# What is needed
What is needed here is a verbatim copy of the records that follow.

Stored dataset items
....

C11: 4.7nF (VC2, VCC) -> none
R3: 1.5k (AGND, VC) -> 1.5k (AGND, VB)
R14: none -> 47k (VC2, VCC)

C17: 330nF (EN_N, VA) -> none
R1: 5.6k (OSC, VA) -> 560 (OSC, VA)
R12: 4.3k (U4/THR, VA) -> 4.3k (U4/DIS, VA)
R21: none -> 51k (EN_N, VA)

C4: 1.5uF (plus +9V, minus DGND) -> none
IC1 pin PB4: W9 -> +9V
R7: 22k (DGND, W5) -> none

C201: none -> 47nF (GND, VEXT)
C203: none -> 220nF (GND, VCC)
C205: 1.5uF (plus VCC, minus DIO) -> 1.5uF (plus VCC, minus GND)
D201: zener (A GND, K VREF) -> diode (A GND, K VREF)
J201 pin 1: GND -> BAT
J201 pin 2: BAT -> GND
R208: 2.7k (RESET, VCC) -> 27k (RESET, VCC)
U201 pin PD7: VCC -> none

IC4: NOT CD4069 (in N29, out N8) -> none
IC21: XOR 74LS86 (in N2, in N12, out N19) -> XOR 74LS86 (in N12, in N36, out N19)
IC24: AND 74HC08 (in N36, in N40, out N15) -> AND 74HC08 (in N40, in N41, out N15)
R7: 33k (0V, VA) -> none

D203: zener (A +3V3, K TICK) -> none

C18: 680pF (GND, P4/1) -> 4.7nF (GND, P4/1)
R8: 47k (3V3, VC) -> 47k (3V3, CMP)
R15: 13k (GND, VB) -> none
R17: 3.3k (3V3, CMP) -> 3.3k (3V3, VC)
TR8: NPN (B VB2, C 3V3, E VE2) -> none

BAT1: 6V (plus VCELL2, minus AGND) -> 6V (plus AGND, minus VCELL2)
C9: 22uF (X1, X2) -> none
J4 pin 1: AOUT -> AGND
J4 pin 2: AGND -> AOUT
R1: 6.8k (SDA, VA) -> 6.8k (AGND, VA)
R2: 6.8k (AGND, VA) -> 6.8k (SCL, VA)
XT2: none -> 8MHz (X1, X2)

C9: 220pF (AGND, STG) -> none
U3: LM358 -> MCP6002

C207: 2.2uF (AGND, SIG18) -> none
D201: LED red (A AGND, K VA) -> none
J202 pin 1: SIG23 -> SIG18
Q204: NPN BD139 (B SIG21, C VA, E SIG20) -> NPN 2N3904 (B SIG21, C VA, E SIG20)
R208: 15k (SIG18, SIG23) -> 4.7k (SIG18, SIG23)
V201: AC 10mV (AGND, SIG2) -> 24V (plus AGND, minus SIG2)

....

# Completed task
C11: 4.7nF (VC2, VCC) -> none
R3: 1.5k (AGND, VC) -> 1.5k (AGND, VB)
R14: none -> 47k (VC2, VCC)

C17: 330nF (EN_N, VA) -> none
R1: 5.6k (OSC, VA) -> 560 (OSC, VA)
R12: 4.3k (U4/THR, VA) -> 4.3k (U4/DIS, VA)
R21: none -> 51k (EN_N, VA)

C4: 1.5uF (plus +9V, minus DGND) -> none
IC1 pin PB4: W9 -> +9V
R7: 22k (DGND, W5) -> none

C201: none -> 47nF (GND, VEXT)
C203: none -> 220nF (GND, VCC)
C205: 1.5uF (plus VCC, minus DIO) -> 1.5uF (plus VCC, minus GND)
D201: zener (A GND, K VREF) -> diode (A GND, K VREF)
J201 pin 1: GND -> BAT
J201 pin 2: BAT -> GND
R208: 2.7k (RESET, VCC) -> 27k (RESET, VCC)
U201 pin PD7: VCC -> none

IC4: NOT CD4069 (in N29, out N8) -> none
IC21: XOR 74LS86 (in N2, in N12, out N19) -> XOR 74LS86 (in N12, in N36, out N19)
IC24: AND 74HC08 (in N36, in N40, out N15) -> AND 74HC08 (in N40, in N41, out N15)
R7: 33k (0V, VA) -> none

D203: zener (A +3V3, K TICK) -> none

C18: 680pF (GND, P4/1) -> 4.7nF (GND, P4/1)
R8: 47k (3V3, VC) -> 47k (3V3, CMP)
R15: 13k (GND, VB) -> none
R17: 3.3k (3V3, CMP) -> 3.3k (3V3, VC)
TR8: NPN (B VB2, C 3V3, E VE2) -> none

BAT1: 6V (plus VCELL2, minus AGND) -> 6V (plus AGND, minus VCELL2)
C9: 22uF (X1, X2) -> none
J4 pin 1: AOUT -> AGND
J4 pin 2: AGND -> AOUT
R1: 6.8k (SDA, VA) -> 6.8k (AGND, VA)
R2: 6.8k (AGND, VA) -> 6.8k (SCL, VA)
XT2: none -> 8MHz (X1, X2)

C9: 220pF (AGND, STG) -> none
U3: LM358 -> MCP6002

C207: 2.2uF (AGND, SIG18) -> none
D201: LED red (A AGND, K VA) -> none
J202 pin 1: SIG23 -> SIG18
Q204: NPN BD139 (B SIG21, C VA, E SIG20) -> NPN 2N3904 (B SIG21, C VA, E SIG20)
R208: 15k (SIG18, SIG23) -> 4.7k (SIG18, SIG23)
V201: AC 10mV (AGND, SIG2) -> 24V (plus AGND, minus SIG2)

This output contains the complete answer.